→ What to work on:
Every line containing the word "plus" must be pulled from the records.

+ + + + +

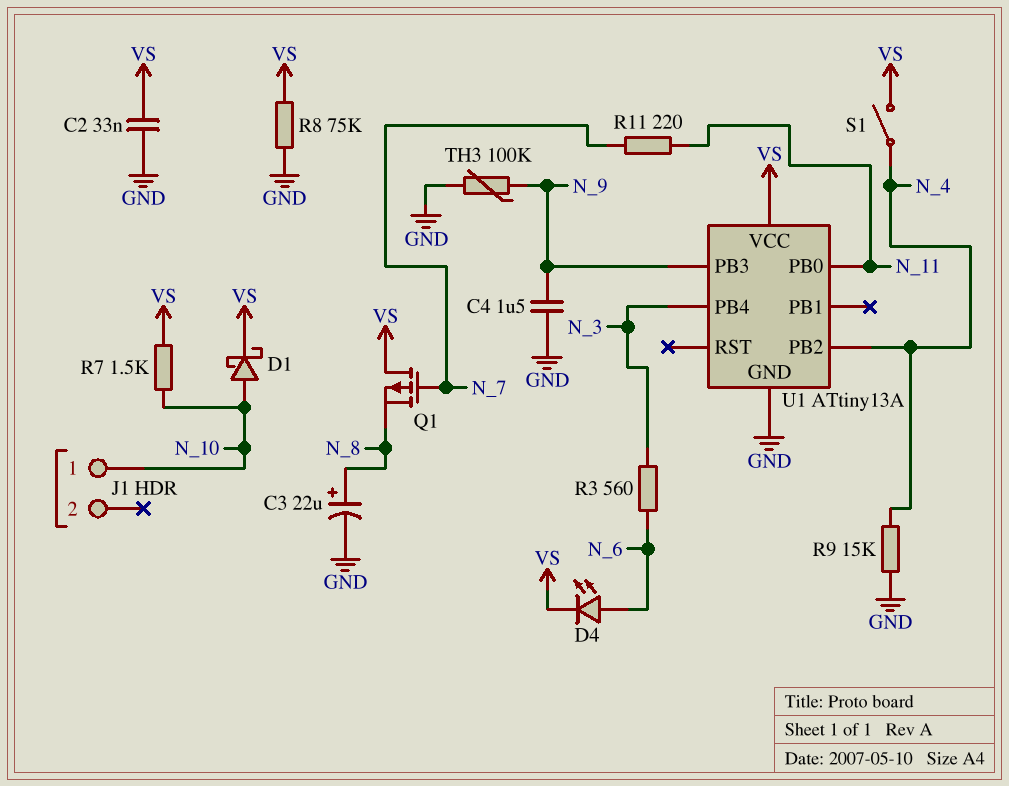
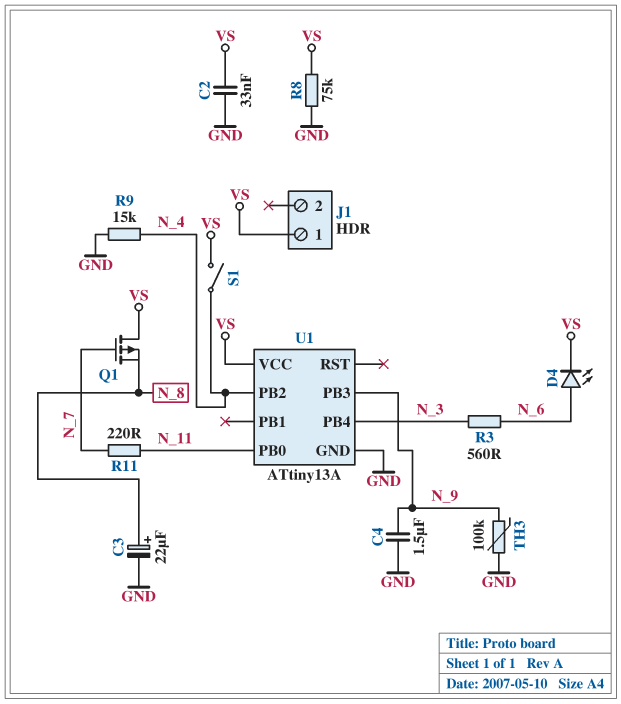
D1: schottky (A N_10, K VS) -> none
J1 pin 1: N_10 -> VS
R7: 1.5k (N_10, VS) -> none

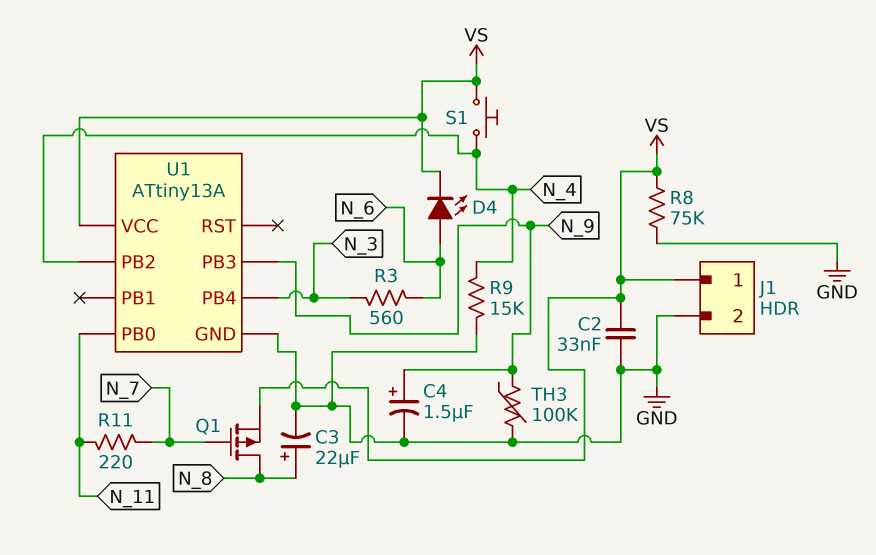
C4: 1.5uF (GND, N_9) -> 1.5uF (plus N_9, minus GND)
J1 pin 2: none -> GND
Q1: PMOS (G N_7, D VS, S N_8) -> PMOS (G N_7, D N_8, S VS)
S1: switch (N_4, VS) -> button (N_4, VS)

+ + + + +

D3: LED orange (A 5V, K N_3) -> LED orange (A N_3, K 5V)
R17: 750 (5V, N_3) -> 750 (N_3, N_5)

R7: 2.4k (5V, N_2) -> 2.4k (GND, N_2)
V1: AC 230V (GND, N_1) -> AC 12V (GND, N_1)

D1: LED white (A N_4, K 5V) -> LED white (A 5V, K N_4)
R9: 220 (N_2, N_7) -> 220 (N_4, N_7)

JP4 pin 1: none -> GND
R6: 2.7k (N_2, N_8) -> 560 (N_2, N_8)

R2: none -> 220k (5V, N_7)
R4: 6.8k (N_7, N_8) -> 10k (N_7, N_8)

+ + + + +

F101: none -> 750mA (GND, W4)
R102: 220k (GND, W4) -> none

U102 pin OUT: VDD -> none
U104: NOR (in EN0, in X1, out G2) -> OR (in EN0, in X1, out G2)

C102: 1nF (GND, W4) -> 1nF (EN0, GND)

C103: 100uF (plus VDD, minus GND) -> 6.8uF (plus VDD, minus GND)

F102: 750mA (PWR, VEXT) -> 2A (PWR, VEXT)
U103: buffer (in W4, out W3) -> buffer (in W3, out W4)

+ + + + +

→ Result of the task:
C4: 1.5uF (GND, N_9) -> 1.5uF (plus N_9, minus GND)
C103: 100uF (plus VDD, minus GND) -> 6.8uF (plus VDD, minus GND)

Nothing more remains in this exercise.